▶ [PROBLEM TO WORK ON]:
Reproduce the records below word for word, leaving out the pictures.

▶ [WORKING DATA]:
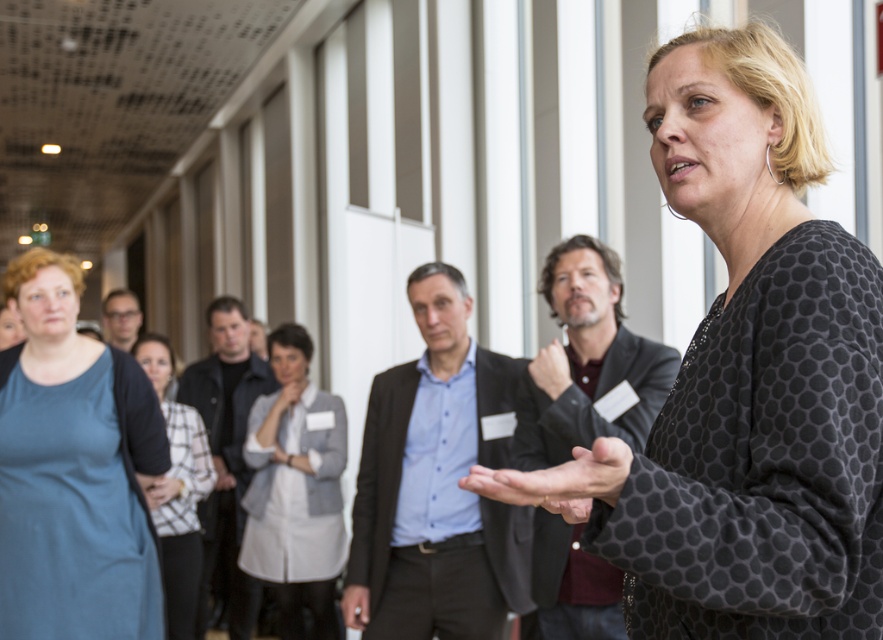
Is polka dot fabric at center shorter than white textured blouse at center?

Yes.

Which of these two, polka dot fabric at center or white textured blouse at center, stands taller?

white textured blouse at center

I want to click on polka dot fabric at center, so click(745, 380).

Is polka dot fabric at center below light gray fabric jacket at center?

Incorrect, polka dot fabric at center is not positioned below light gray fabric jacket at center.

Is point (736, 493) behind point (331, 536)?

No, it is in front of (331, 536).

Is point (854, 388) positioned after point (323, 544)?

No.

What are the coordinates of `polka dot fabric at center` in the screenshot? It's located at (745, 380).

Between matte blue shirt at left and white textured blouse at center, which one has more height?

Standing taller between the two is white textured blouse at center.

Does matte blue shirt at left appear on the left side of white textured blouse at center?

Incorrect, matte blue shirt at left is not on the left side of white textured blouse at center.

Locate an element on the screen. This screenshot has height=640, width=883. matte blue shirt at left is located at coordinates (73, 470).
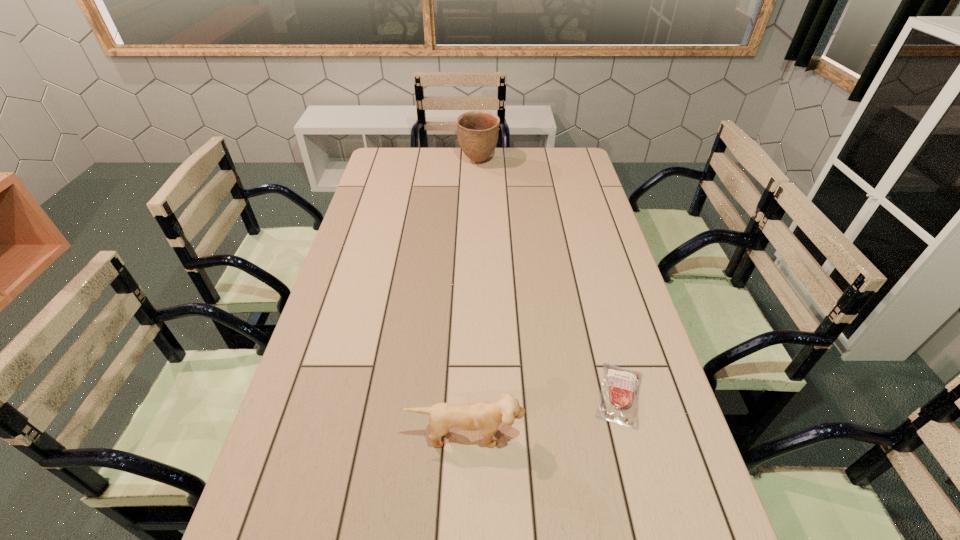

▶ [REPLY]:
Is polka dot fabric at center shorter than white textured blouse at center?

Yes.

Which of these two, polka dot fabric at center or white textured blouse at center, stands taller?

white textured blouse at center

I want to click on polka dot fabric at center, so click(745, 380).

Is polka dot fabric at center below light gray fabric jacket at center?

Incorrect, polka dot fabric at center is not positioned below light gray fabric jacket at center.

Is point (736, 493) behind point (331, 536)?

No, it is in front of (331, 536).

Is point (854, 388) positioned after point (323, 544)?

No.

What are the coordinates of `polka dot fabric at center` in the screenshot? It's located at (745, 380).

Between matte blue shirt at left and white textured blouse at center, which one has more height?

Standing taller between the two is white textured blouse at center.

Does matte blue shirt at left appear on the left side of white textured blouse at center?

Incorrect, matte blue shirt at left is not on the left side of white textured blouse at center.

Locate an element on the screen. This screenshot has height=640, width=883. matte blue shirt at left is located at coordinates (73, 470).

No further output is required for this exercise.